YOUR TASK: Once you find the line with "U1 pin out: SIG4 -> SIG23" in the entries below, return exactly every line from it through the line with "U7 pin out: SIG3 -> SIG26".

═════ MATERIAL SHOWN ═════

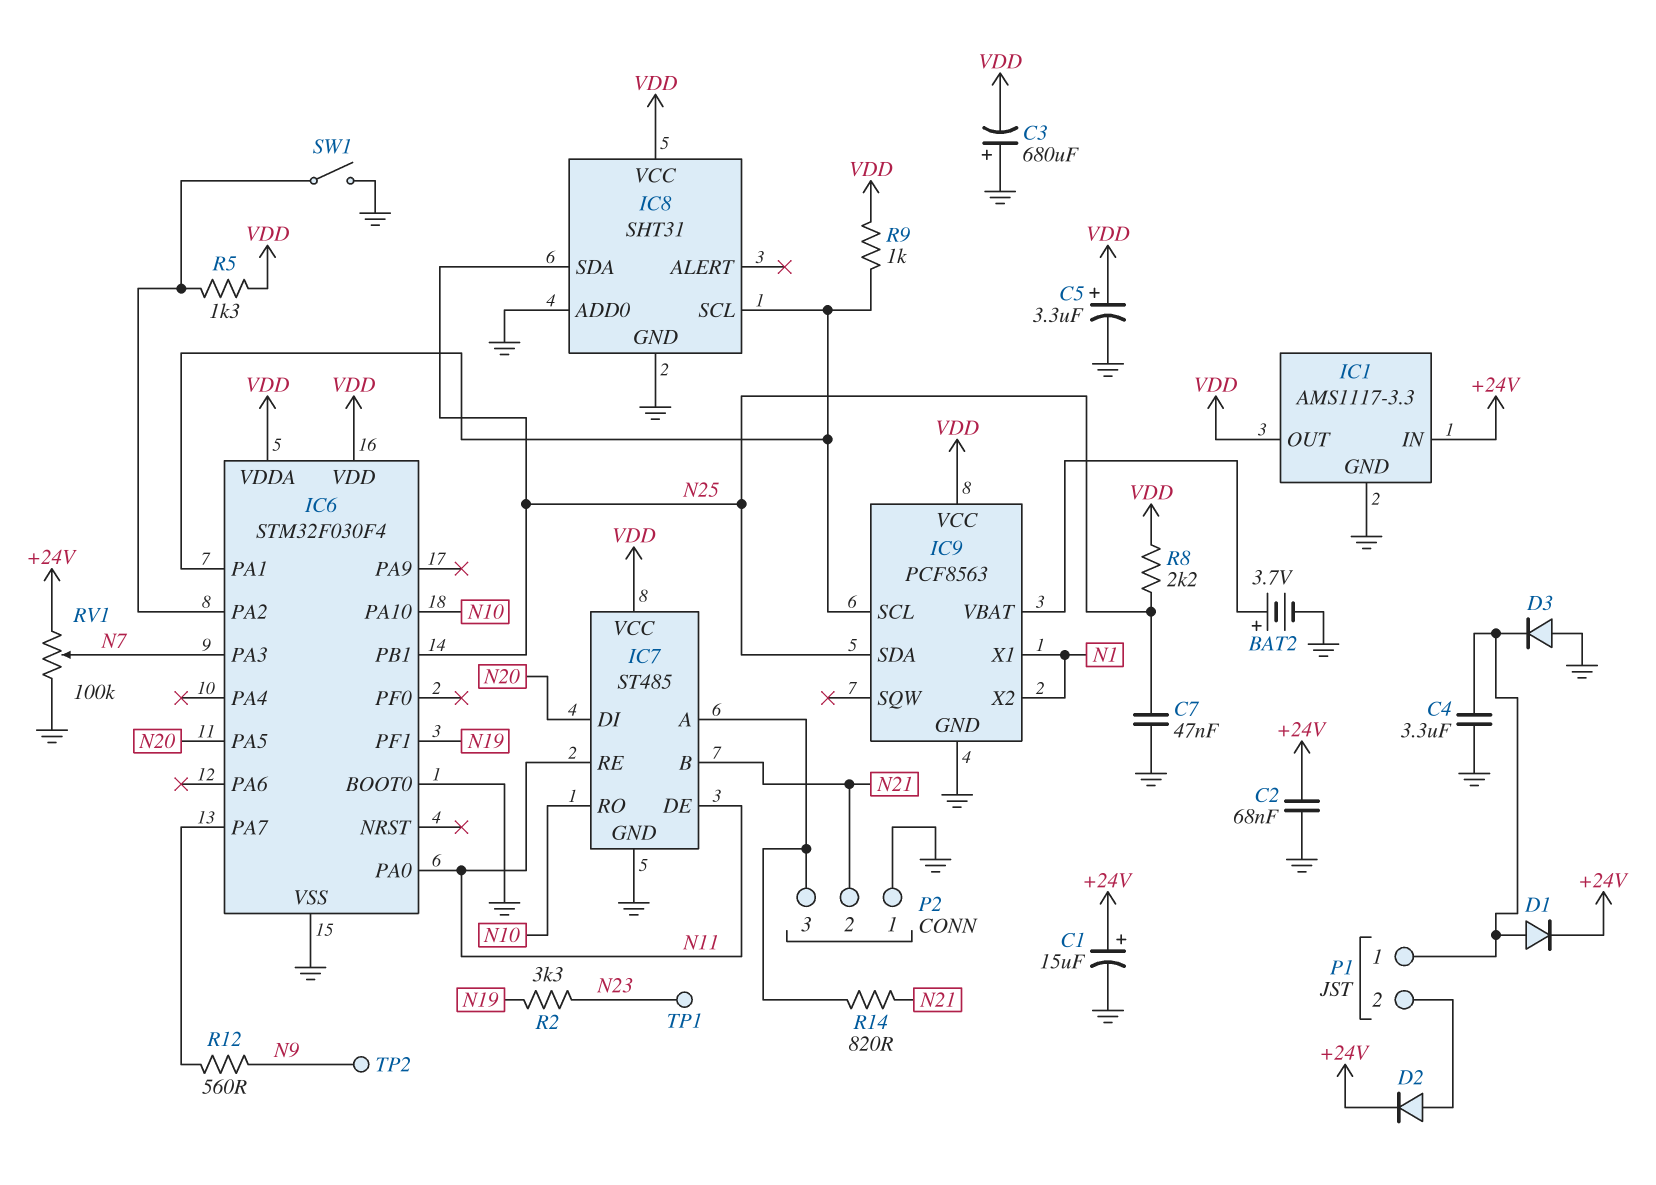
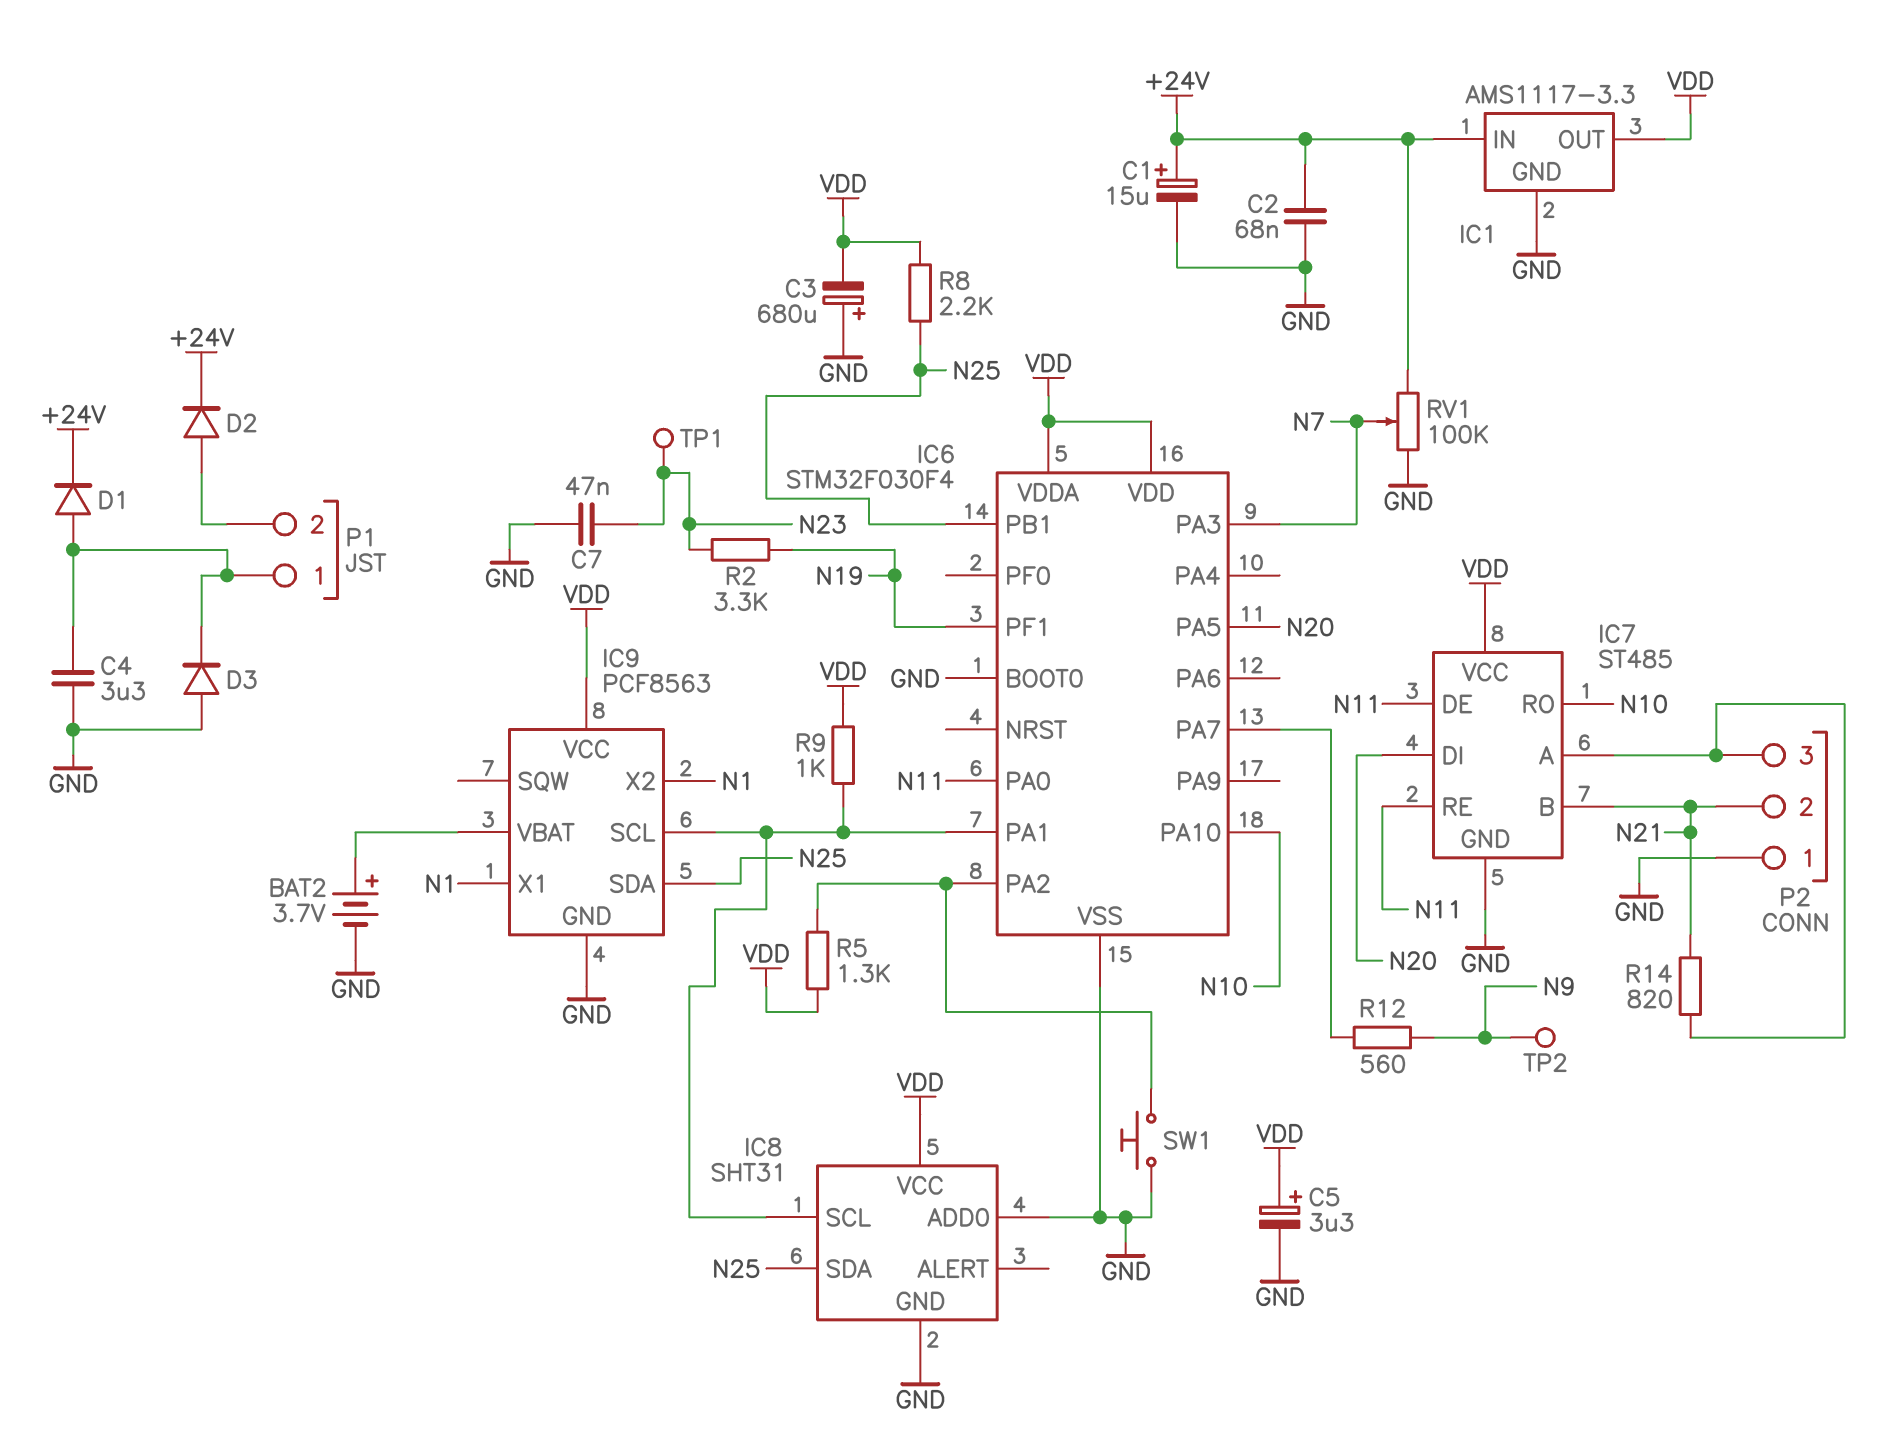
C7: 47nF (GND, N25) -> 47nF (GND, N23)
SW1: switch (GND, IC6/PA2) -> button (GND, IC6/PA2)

═════
═════ MATERIAL SHOWN ═════

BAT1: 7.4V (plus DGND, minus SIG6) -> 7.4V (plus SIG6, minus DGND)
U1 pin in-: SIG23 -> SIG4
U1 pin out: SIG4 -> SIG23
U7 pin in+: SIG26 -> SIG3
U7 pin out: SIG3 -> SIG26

═════

ANSWER TO THE PROBLEM:
U1 pin out: SIG4 -> SIG23
U7 pin in+: SIG26 -> SIG3
U7 pin out: SIG3 -> SIG26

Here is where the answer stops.